=== Begin Enclosure ===

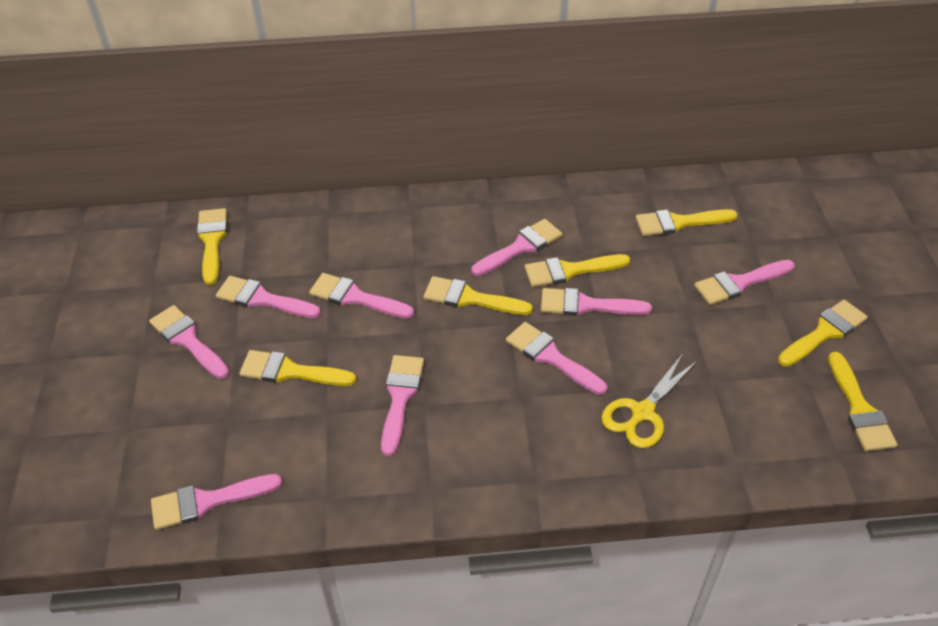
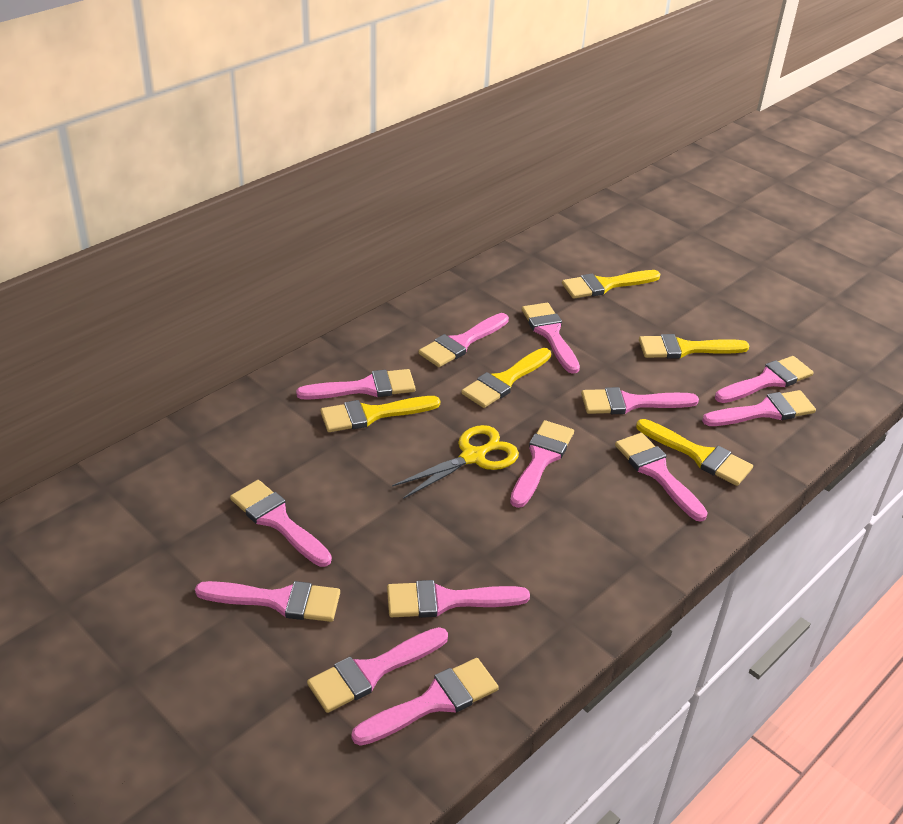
pink brush: 9 -> 13
yellow brush: 7 -> 5

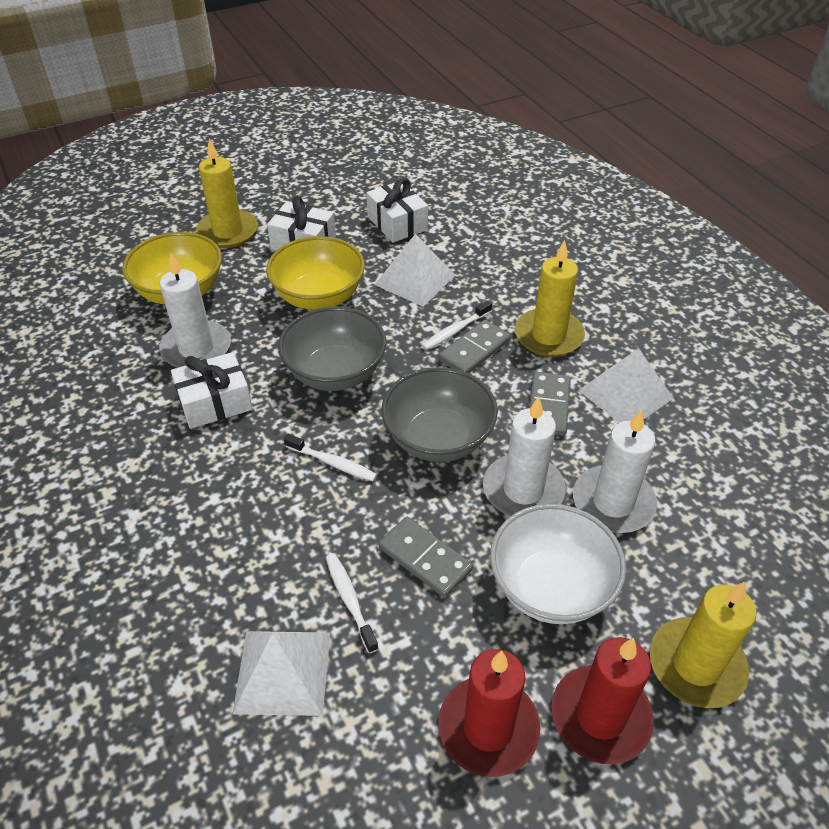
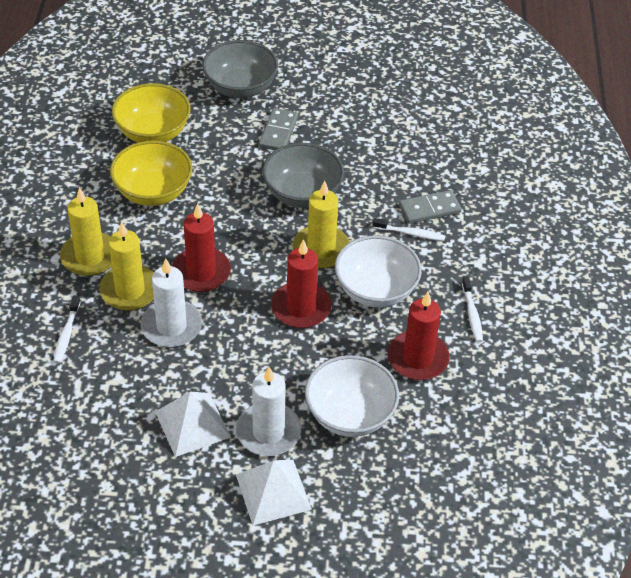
grey domino: 3 -> 2
red candle: 2 -> 3
white bowl: 1 -> 2
white candle: 3 -> 2
white gift: 3 -> 0
white pyramid: 3 -> 2

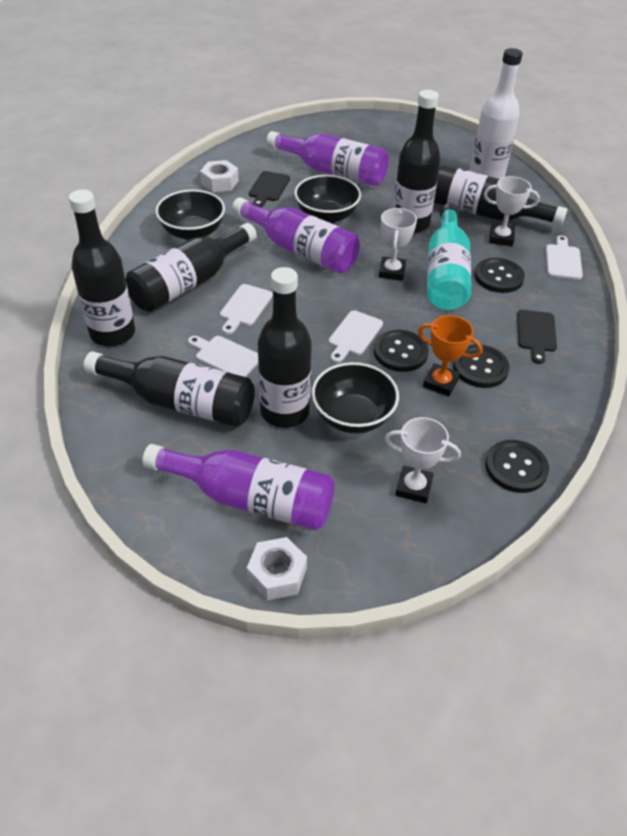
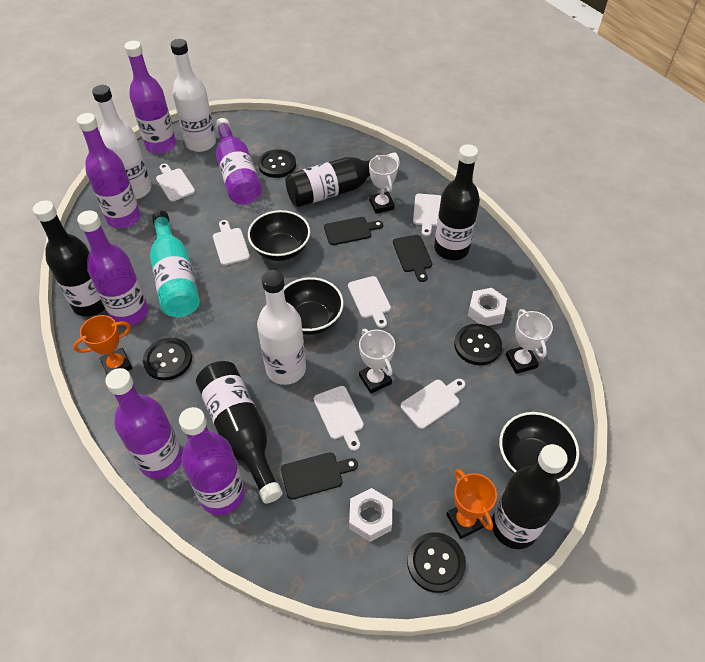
black bottle: 6 -> 5
black cutting board: 2 -> 3
orange trophy: 1 -> 2
purple bottle: 3 -> 6
white bottle: 1 -> 3
white cutting board: 4 -> 6

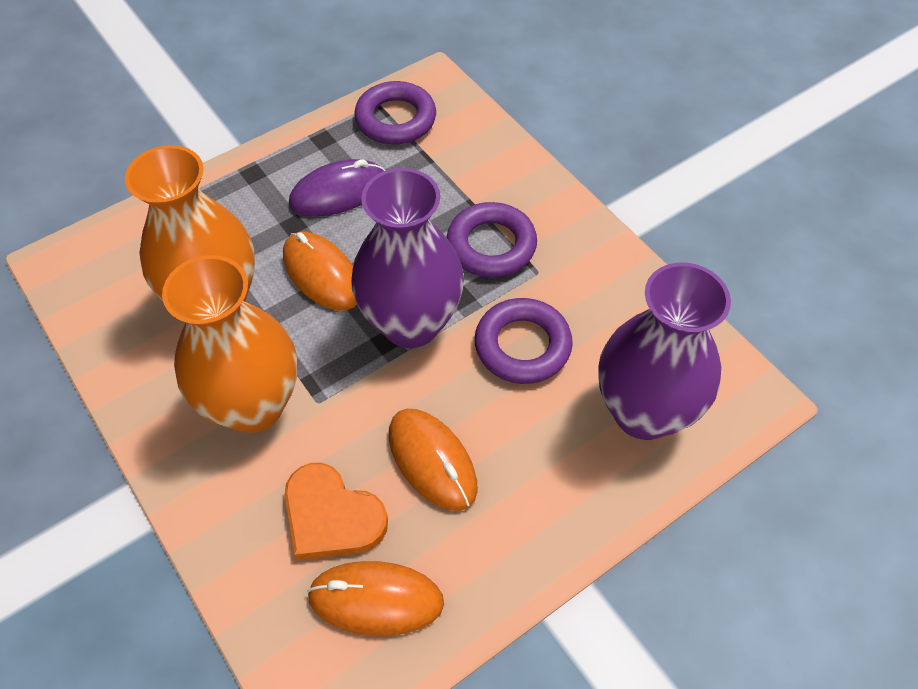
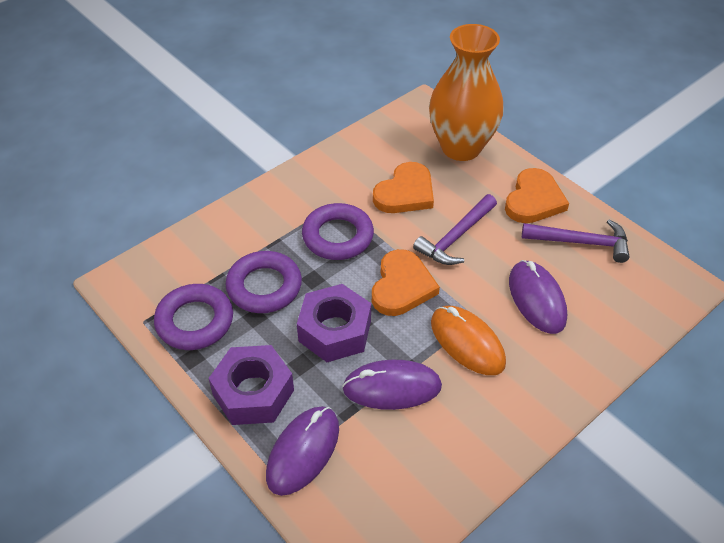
orange heart: 1 -> 3
orange mouse: 3 -> 1
orange vase: 2 -> 1
purple hammer: 0 -> 2
purple mouse: 1 -> 3
purple nut: 0 -> 2
purple vase: 2 -> 0

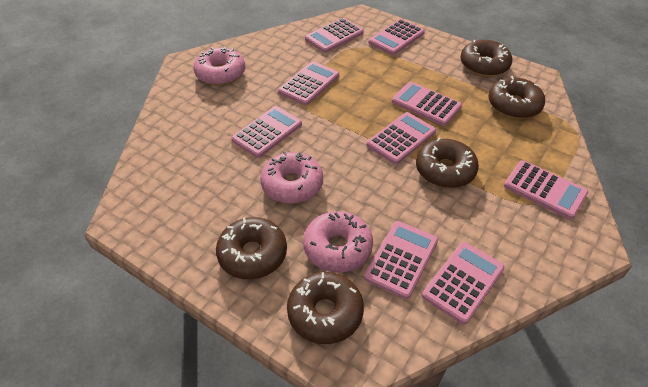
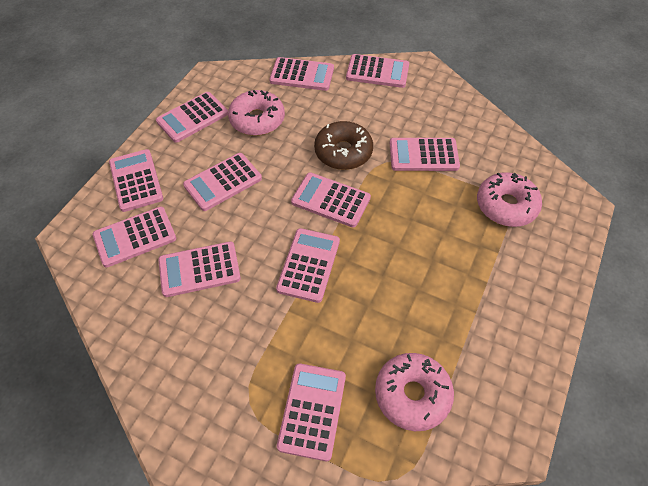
brown donut: 5 -> 1
pink calculator: 9 -> 11

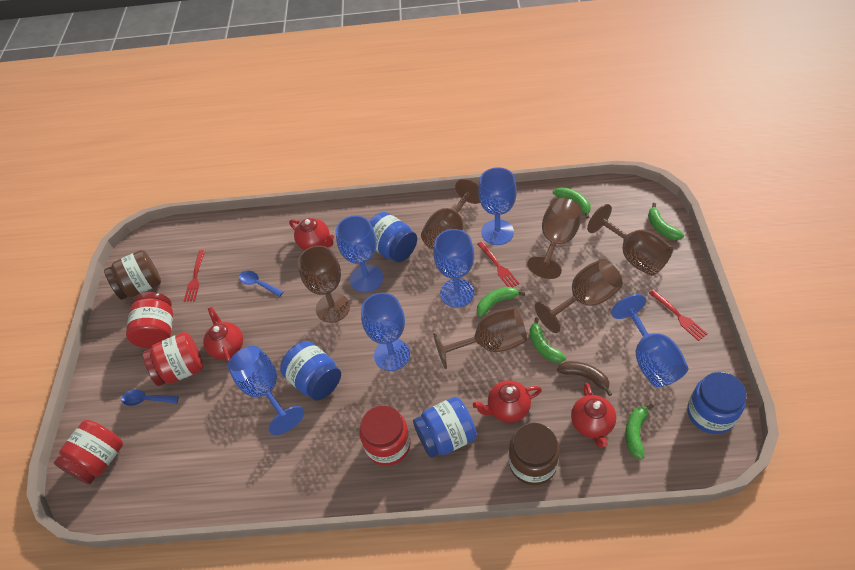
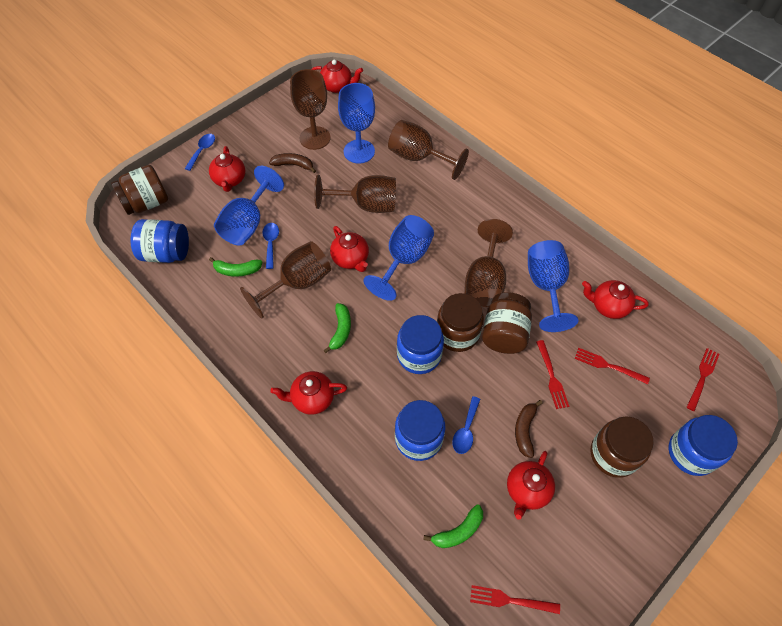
blue goblet: 6 -> 4
blue spoon: 2 -> 3
brown banana: 1 -> 2
brown goblet: 6 -> 5
brown jar: 2 -> 4
green banana: 5 -> 3
red fork: 3 -> 4
red jar: 4 -> 0
red teapot: 4 -> 6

=== End Enclosure ===

Problem details —
Where the data contains images, drop them and print the rest exactly.

Written response —
pink brush: 9 -> 13
yellow brush: 7 -> 5

grey domino: 3 -> 2
red candle: 2 -> 3
white bowl: 1 -> 2
white candle: 3 -> 2
white gift: 3 -> 0
white pyramid: 3 -> 2

black bottle: 6 -> 5
black cutting board: 2 -> 3
orange trophy: 1 -> 2
purple bottle: 3 -> 6
white bottle: 1 -> 3
white cutting board: 4 -> 6

orange heart: 1 -> 3
orange mouse: 3 -> 1
orange vase: 2 -> 1
purple hammer: 0 -> 2
purple mouse: 1 -> 3
purple nut: 0 -> 2
purple vase: 2 -> 0

brown donut: 5 -> 1
pink calculator: 9 -> 11

blue goblet: 6 -> 4
blue spoon: 2 -> 3
brown banana: 1 -> 2
brown goblet: 6 -> 5
brown jar: 2 -> 4
green banana: 5 -> 3
red fork: 3 -> 4
red jar: 4 -> 0
red teapot: 4 -> 6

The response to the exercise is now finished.